INFORMATION SHOWN =>

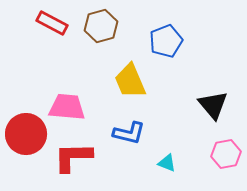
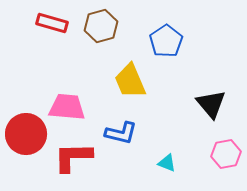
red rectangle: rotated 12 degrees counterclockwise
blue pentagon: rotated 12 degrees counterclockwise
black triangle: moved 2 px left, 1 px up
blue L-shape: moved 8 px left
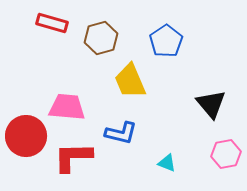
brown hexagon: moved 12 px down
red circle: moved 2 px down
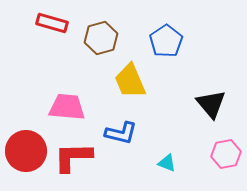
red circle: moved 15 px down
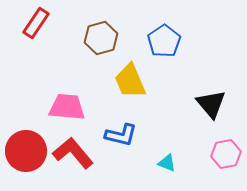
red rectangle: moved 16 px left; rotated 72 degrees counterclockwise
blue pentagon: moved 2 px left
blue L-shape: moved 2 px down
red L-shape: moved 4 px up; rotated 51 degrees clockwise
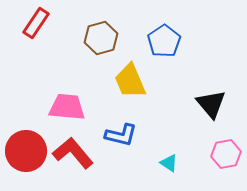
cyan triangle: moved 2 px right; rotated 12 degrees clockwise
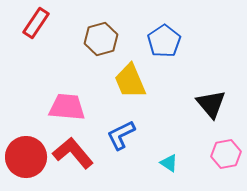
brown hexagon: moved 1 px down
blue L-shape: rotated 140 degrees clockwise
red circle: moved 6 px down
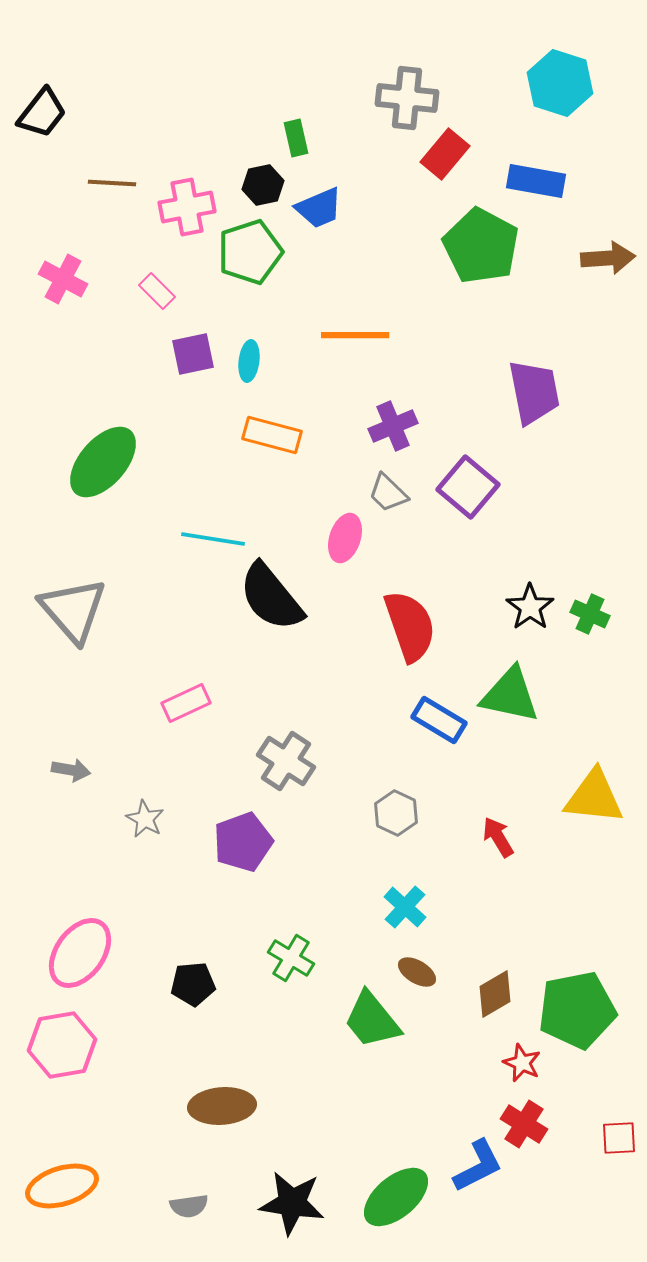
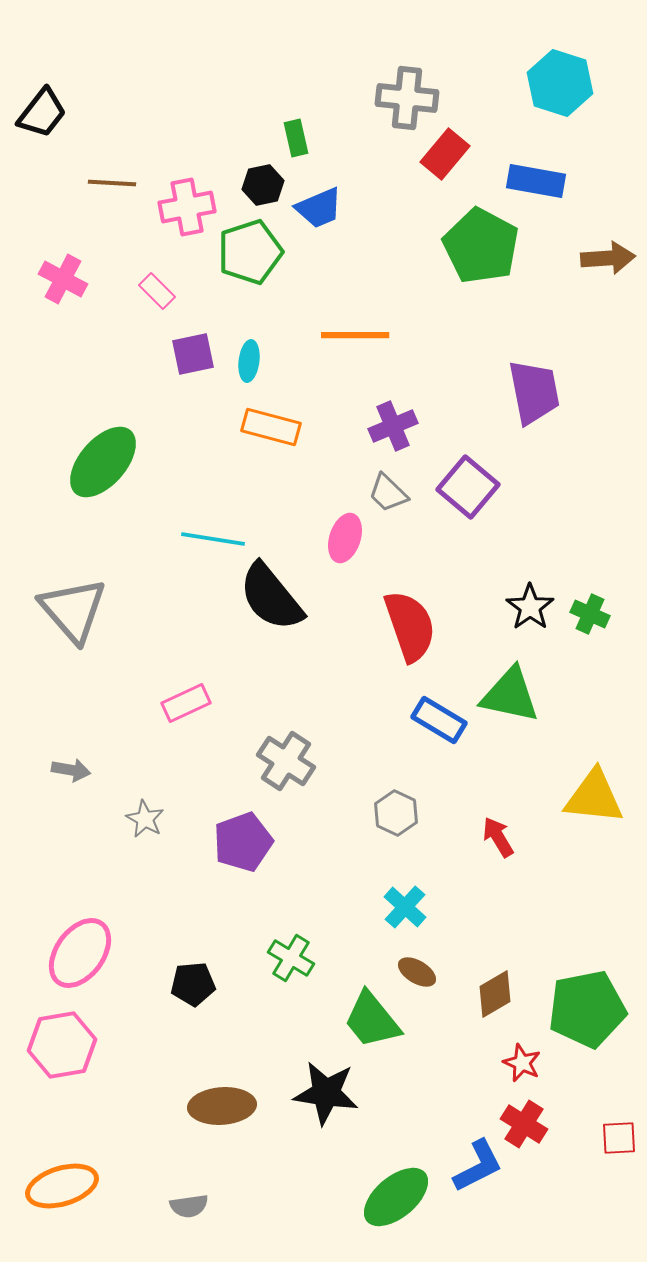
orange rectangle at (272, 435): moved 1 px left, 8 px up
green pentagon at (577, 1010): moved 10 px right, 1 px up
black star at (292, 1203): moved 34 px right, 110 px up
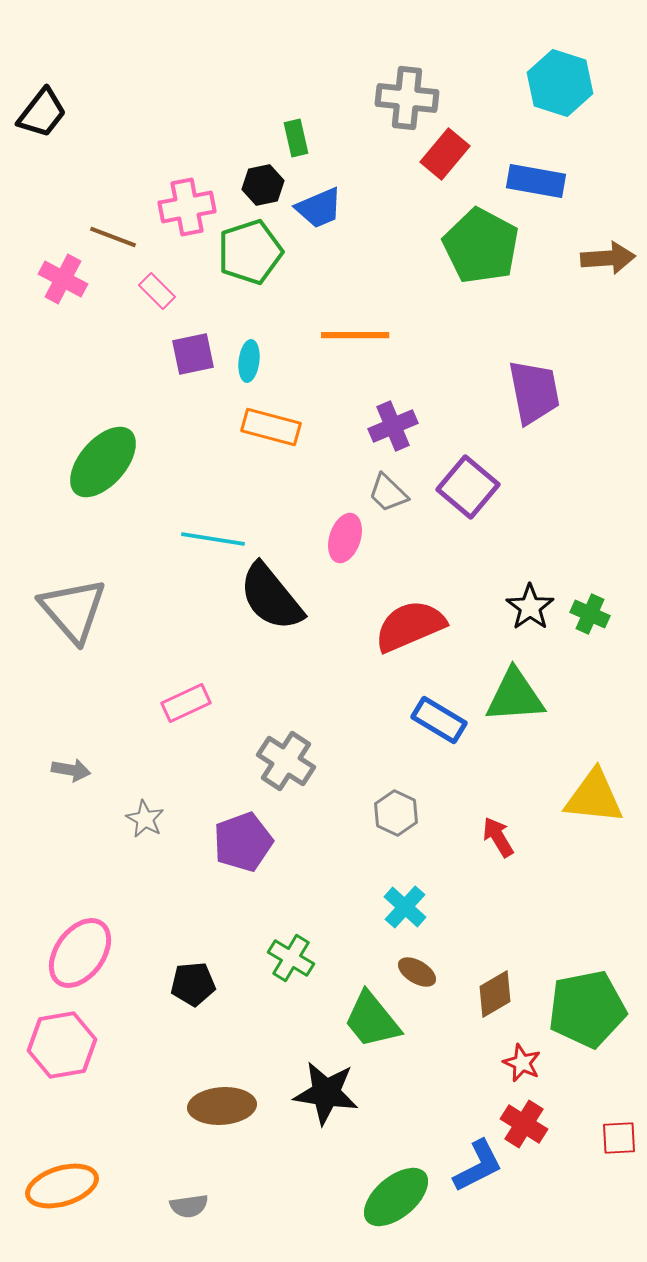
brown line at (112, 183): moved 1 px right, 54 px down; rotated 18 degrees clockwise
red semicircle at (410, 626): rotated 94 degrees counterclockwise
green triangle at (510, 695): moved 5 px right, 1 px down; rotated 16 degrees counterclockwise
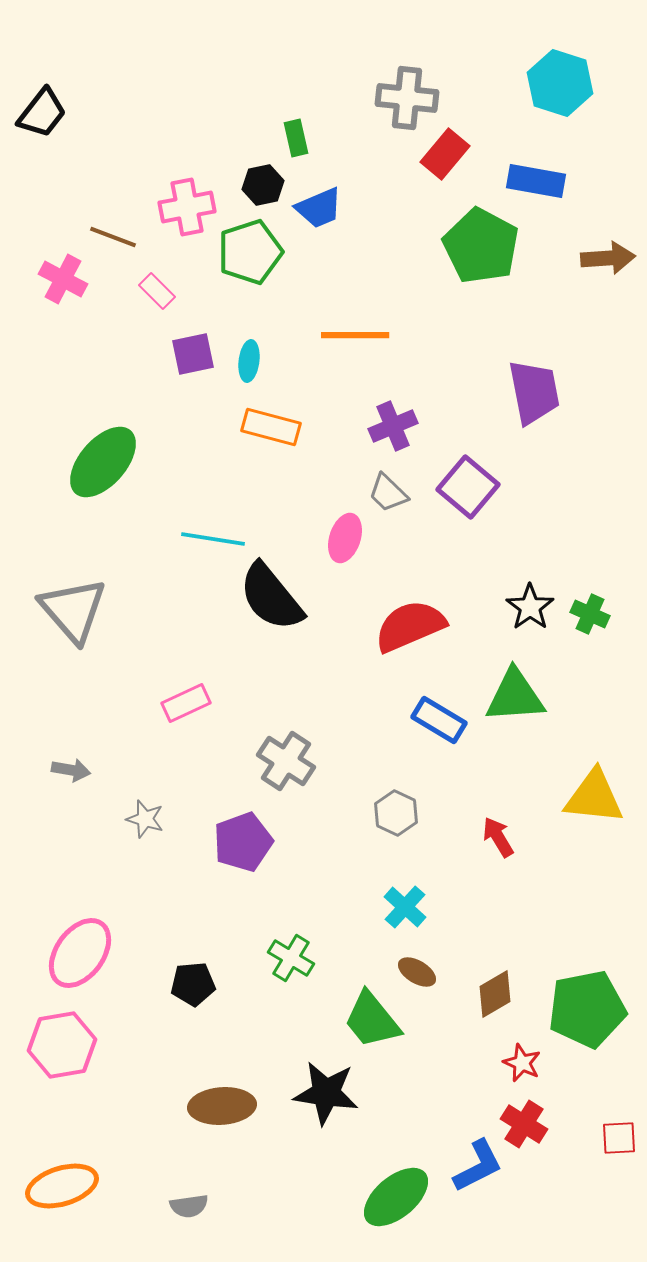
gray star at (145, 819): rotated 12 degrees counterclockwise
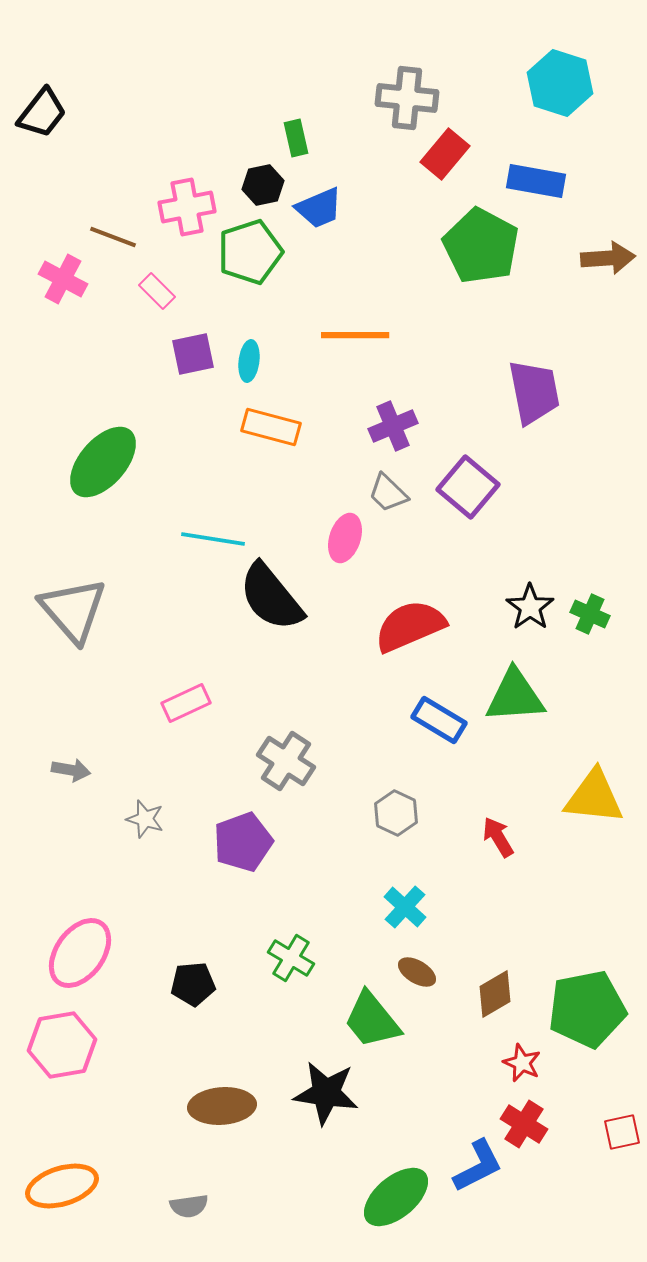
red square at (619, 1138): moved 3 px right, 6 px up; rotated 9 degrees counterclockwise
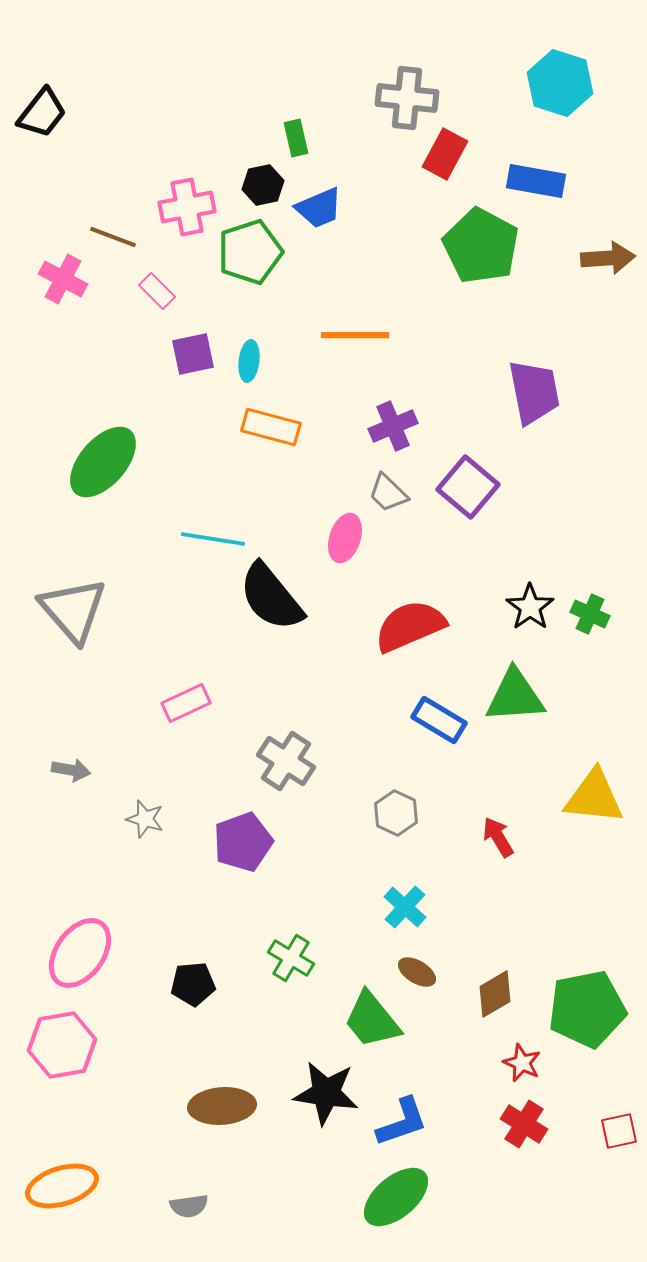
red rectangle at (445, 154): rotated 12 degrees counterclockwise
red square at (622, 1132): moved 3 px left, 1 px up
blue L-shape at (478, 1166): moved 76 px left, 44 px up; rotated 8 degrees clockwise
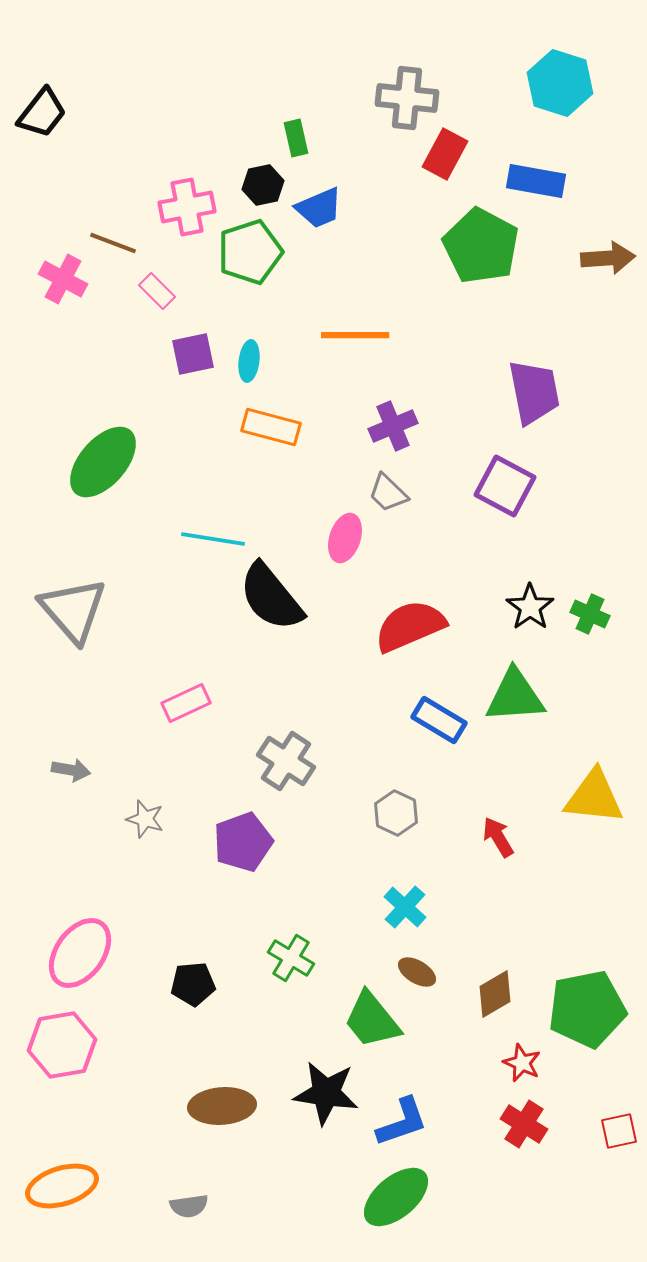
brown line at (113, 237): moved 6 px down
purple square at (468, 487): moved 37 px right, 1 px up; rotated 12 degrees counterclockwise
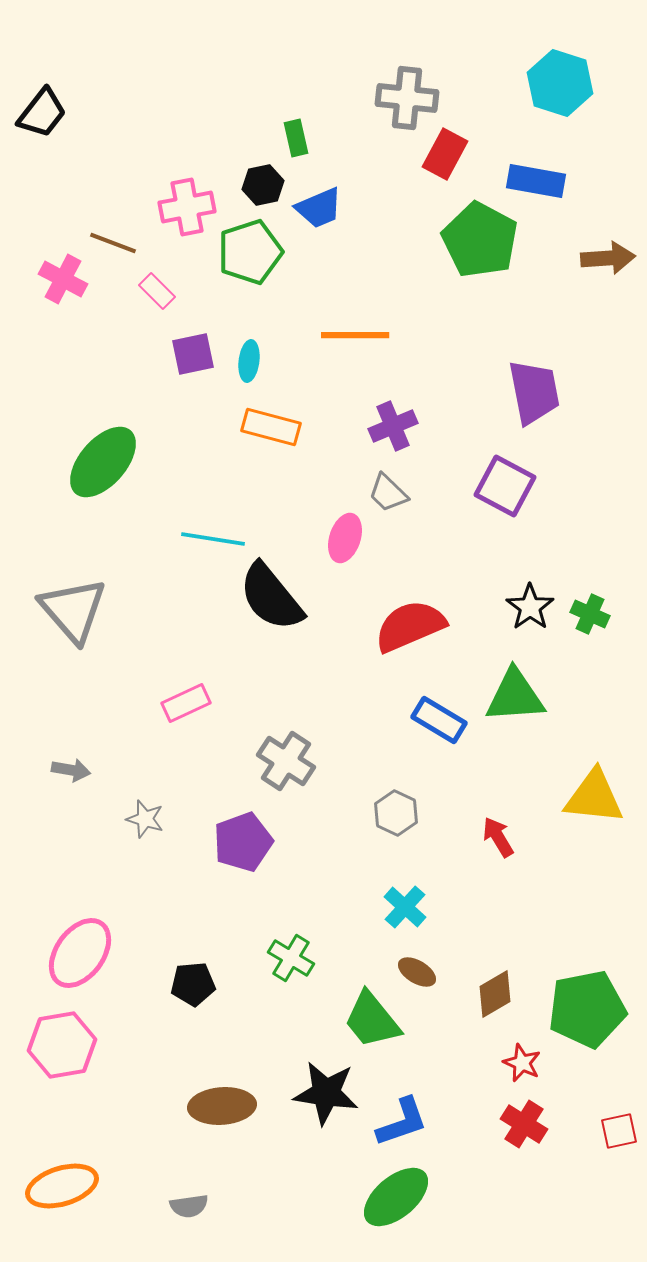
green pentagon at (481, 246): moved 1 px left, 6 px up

SHORT EXERCISE => Edit the data above so that every "counterclockwise" becomes "anticlockwise", with nothing else changed. Leave the picture lines out of your answer.

WRITTEN ANSWER =>
red rectangle: rotated 12 degrees anticlockwise
blue pentagon: rotated 12 degrees anticlockwise
black triangle: moved 2 px left, 1 px up
blue L-shape: moved 8 px left
brown hexagon: moved 12 px down
red circle: moved 2 px down
red circle: moved 15 px down
red rectangle: moved 16 px left; rotated 72 degrees anticlockwise
blue pentagon: moved 2 px left
blue L-shape: moved 2 px down
red L-shape: moved 4 px up; rotated 51 degrees clockwise
cyan triangle: moved 2 px right; rotated 12 degrees clockwise
brown hexagon: moved 1 px down
blue L-shape: rotated 140 degrees clockwise
red circle: moved 6 px down
orange rectangle at (272, 435): moved 1 px left, 8 px up
green pentagon at (577, 1010): moved 10 px right, 1 px up
black star at (292, 1203): moved 34 px right, 110 px up
brown line at (112, 183): moved 1 px right, 54 px down; rotated 18 degrees clockwise
red semicircle at (410, 626): rotated 94 degrees anticlockwise
green triangle at (510, 695): moved 5 px right, 1 px down; rotated 16 degrees anticlockwise
gray star at (145, 819): rotated 12 degrees anticlockwise
red square at (619, 1138): moved 3 px right, 6 px up; rotated 9 degrees anticlockwise
red rectangle at (445, 154): rotated 12 degrees anticlockwise
red square at (622, 1132): moved 3 px left, 1 px up
blue L-shape at (478, 1166): moved 76 px left, 44 px up; rotated 8 degrees clockwise
brown line at (113, 237): moved 6 px down
purple square at (468, 487): moved 37 px right, 1 px up; rotated 12 degrees anticlockwise
green pentagon at (481, 246): moved 1 px left, 6 px up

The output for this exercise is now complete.